Records supplied:
★ ★ ★ ★ ★ ★ ★

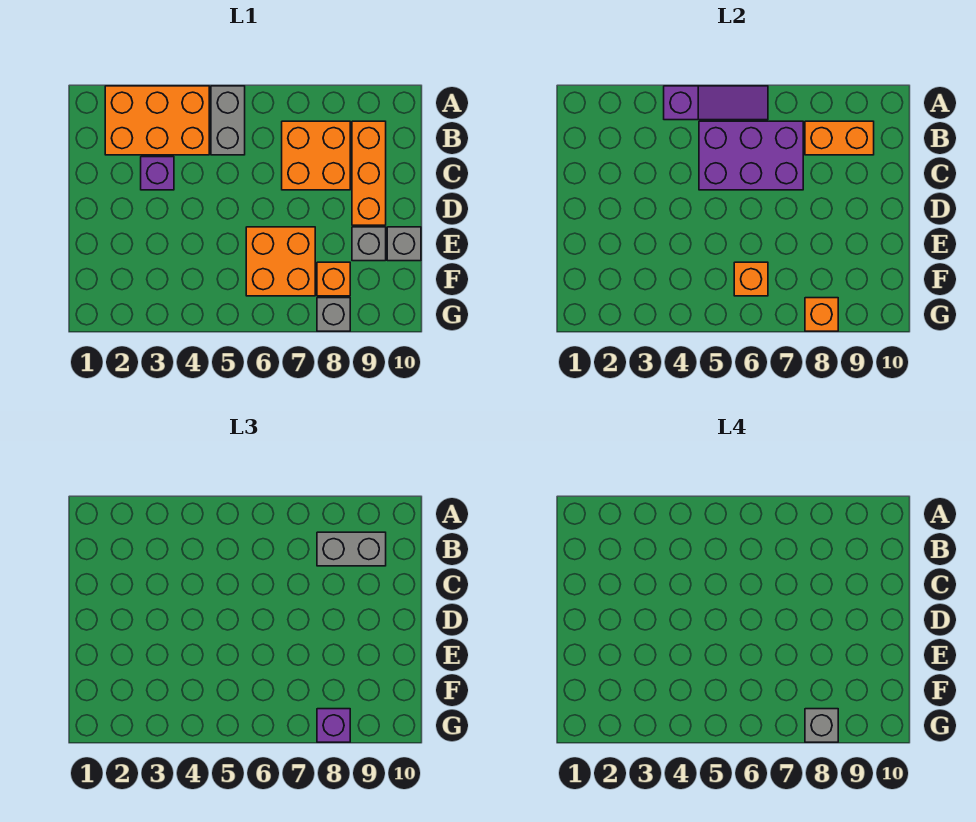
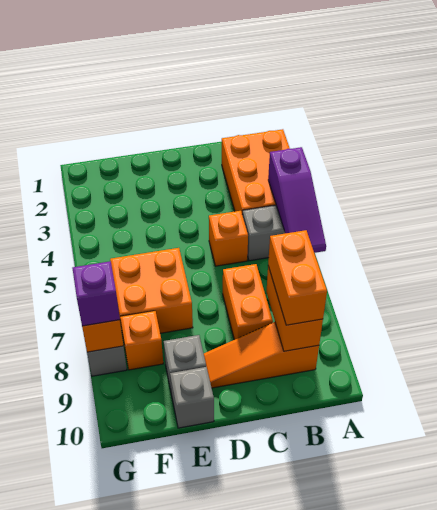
purple 2x3 brick [699,121,803,190] -> none
orange 2x2 brick [282,121,350,190] -> orange 1x2 brick [223,264,273,340]
grey 1x2 brick [317,532,386,566] -> orange 1x2 brick [268,230,327,325]
orange 1x3 brick [352,121,386,225] -> orange 1x3 slope [204,322,319,388]
purple 1x1 brick [141,157,174,190] -> none
orange 1x1 brick [734,262,768,296] -> orange 1x1 brick moved to [209,211,248,266]
grey 1x1 brick [805,709,838,742] -> none

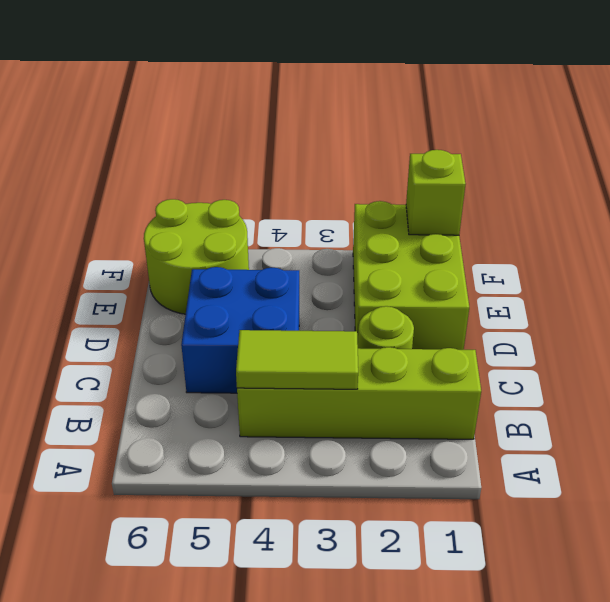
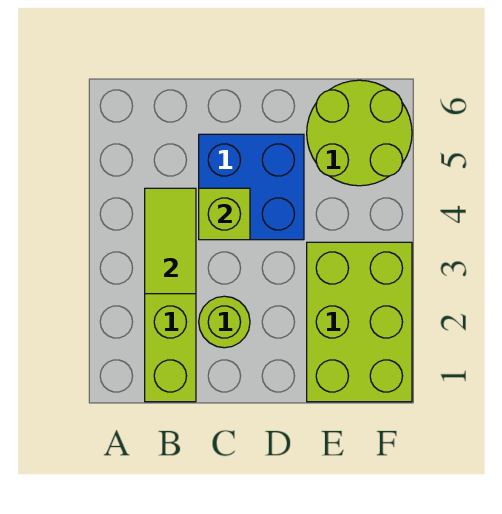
lime 2x3 brick [353,201,469,350] -> lime 2x3 brick turned to [307,242,412,402]
lime 1x1 brick [406,150,466,235] -> lime 1x1 brick moved to [199,188,250,240]

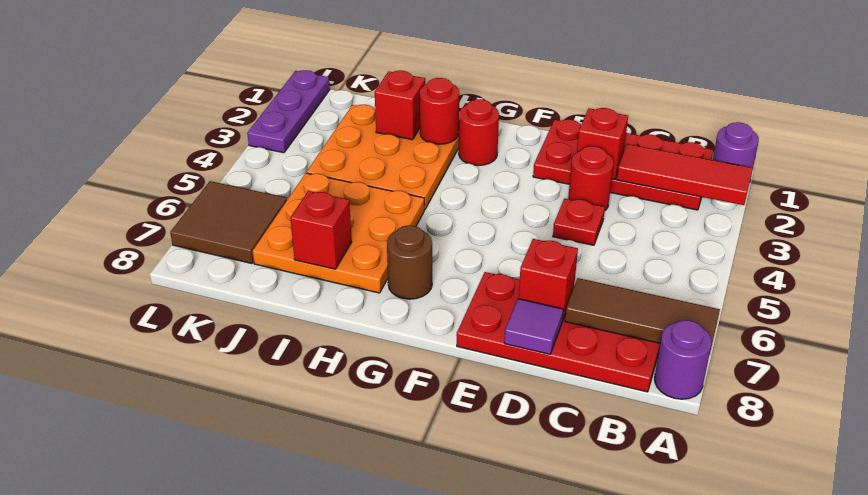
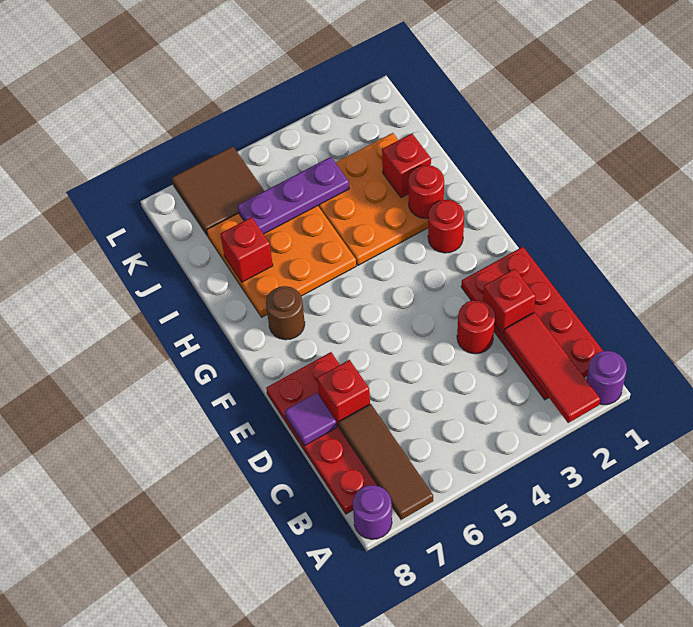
red 1x1 plate [553,199,605,245] -> none
purple 1x3 plate [247,70,330,153] -> purple 1x3 plate moved to [238,157,349,234]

★ ★ ★ ★ ★ ★ ★

Request: What is the number of lines in the data that include "grey"? Answer with that number alone.

Answer to this exercise: 2